:: Information supplied ::
- - - - -
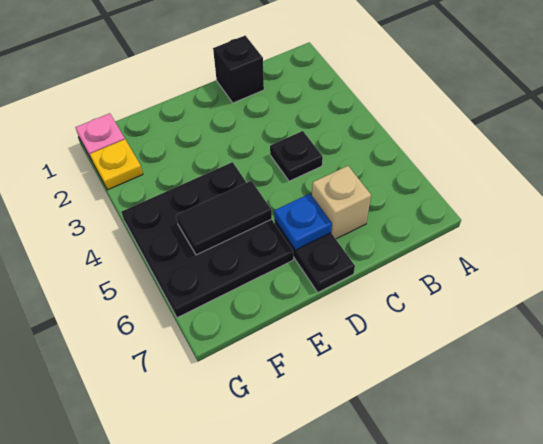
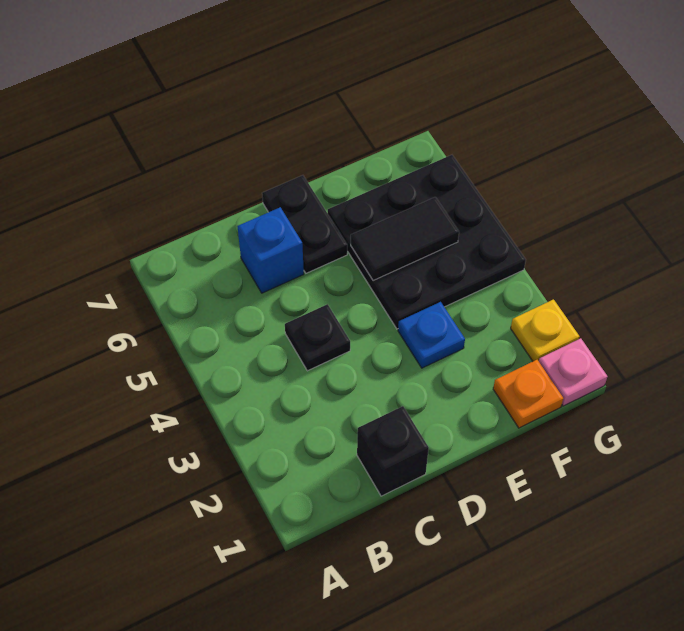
tan brick C6 level 1 -> blue brick C6 level 1
blue plate D6 level 2 -> blue plate E3 level 1
none -> orange plate F1 level 1

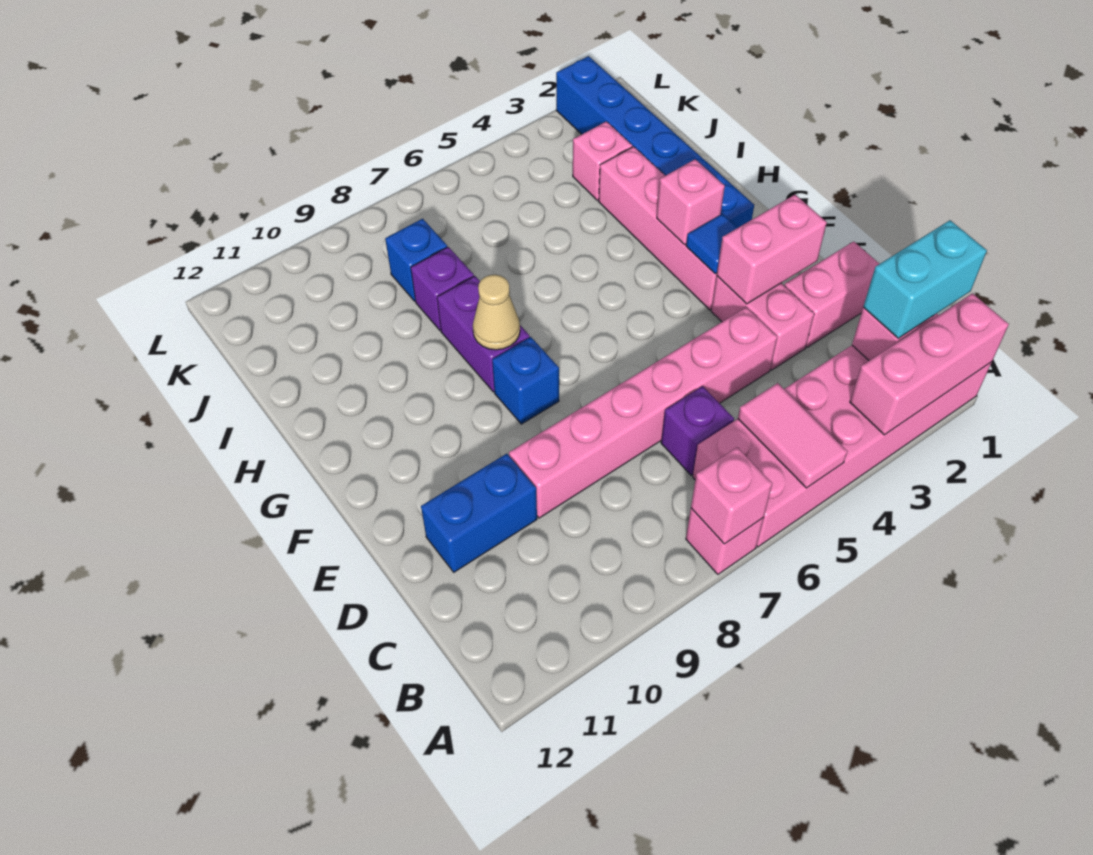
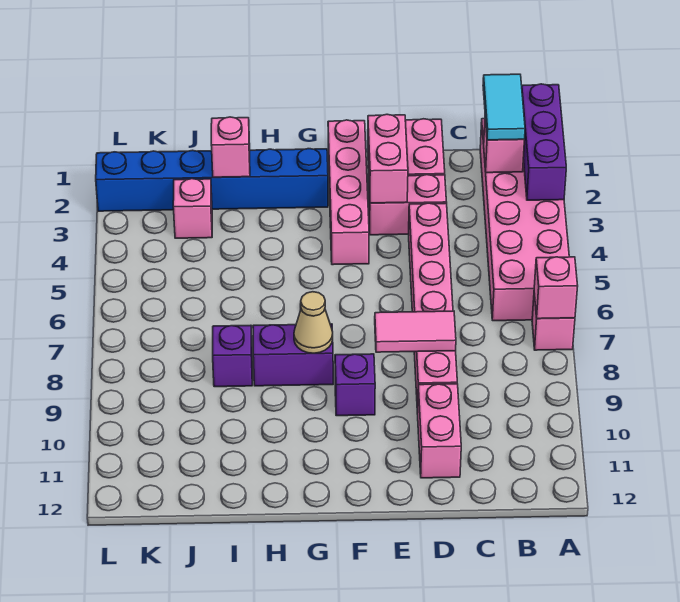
pink brick A1:A3 level 2 -> purple brick A1:A3 level 2
pink tile A5:B5 level 2 -> pink tile D8:E8 level 2
cyan brick B1:B2 level 3 -> cyan tile B1:B2 level 3
purple brick C6 level 1 -> purple brick F9 level 1
blue brick D10:D11 level 1 -> pink brick D10:D11 level 1
pink brick F3:I3 level 1 -> pink brick F1:F4 level 1
blue tile F3 level 2 -> none
blue brick F8 level 1 -> none
pink brick G3 level 2 -> pink brick I2 level 2
blue brick J8 level 1 -> none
- - - - -
:: Action item ::
From the line containing "none -> orange plate F1 level 1" down to the final line of the material, restate every line word for word, and only those; drop the pictures.

:: Problem solution ::
none -> orange plate F1 level 1

pink brick A1:A3 level 2 -> purple brick A1:A3 level 2
pink tile A5:B5 level 2 -> pink tile D8:E8 level 2
cyan brick B1:B2 level 3 -> cyan tile B1:B2 level 3
purple brick C6 level 1 -> purple brick F9 level 1
blue brick D10:D11 level 1 -> pink brick D10:D11 level 1
pink brick F3:I3 level 1 -> pink brick F1:F4 level 1
blue tile F3 level 2 -> none
blue brick F8 level 1 -> none
pink brick G3 level 2 -> pink brick I2 level 2
blue brick J8 level 1 -> none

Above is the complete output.